-- Task to complete --
Once the line with "green cone G4 level 2 -> none" is found in the data, output it and each following line exactly, up to and including the line with "none -> lime cone J9 level 2", and nothing before or after.

-- Supplied records --
- - -
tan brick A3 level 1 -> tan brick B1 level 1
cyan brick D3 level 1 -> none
- - -
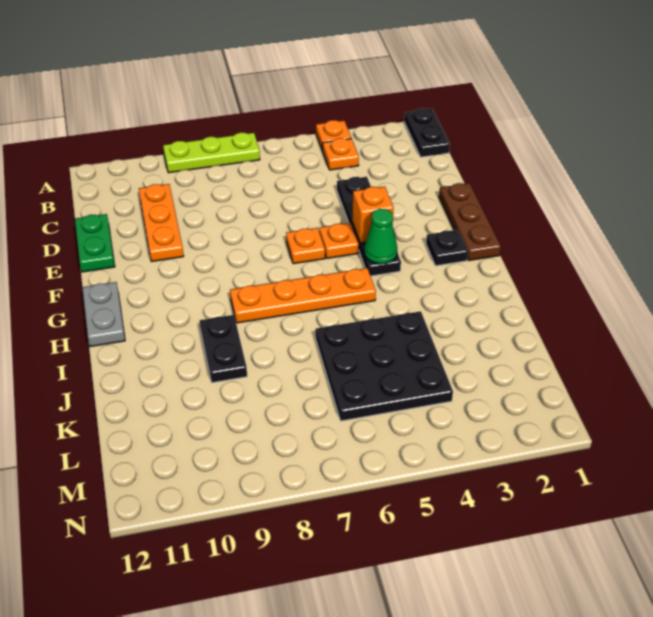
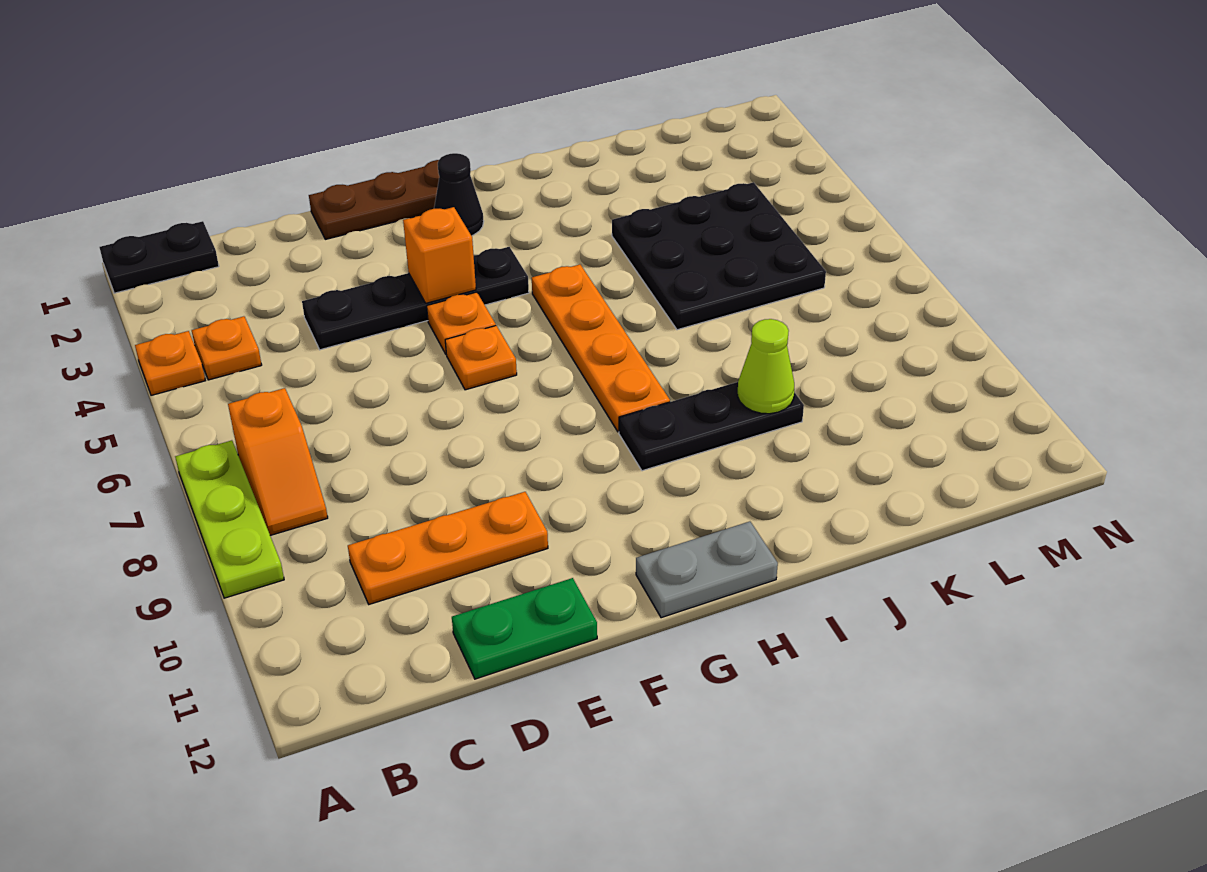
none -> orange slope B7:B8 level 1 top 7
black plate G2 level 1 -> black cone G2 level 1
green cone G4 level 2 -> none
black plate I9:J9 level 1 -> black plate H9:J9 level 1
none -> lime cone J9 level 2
- - -
-- Finished exercise --
green cone G4 level 2 -> none
black plate I9:J9 level 1 -> black plate H9:J9 level 1
none -> lime cone J9 level 2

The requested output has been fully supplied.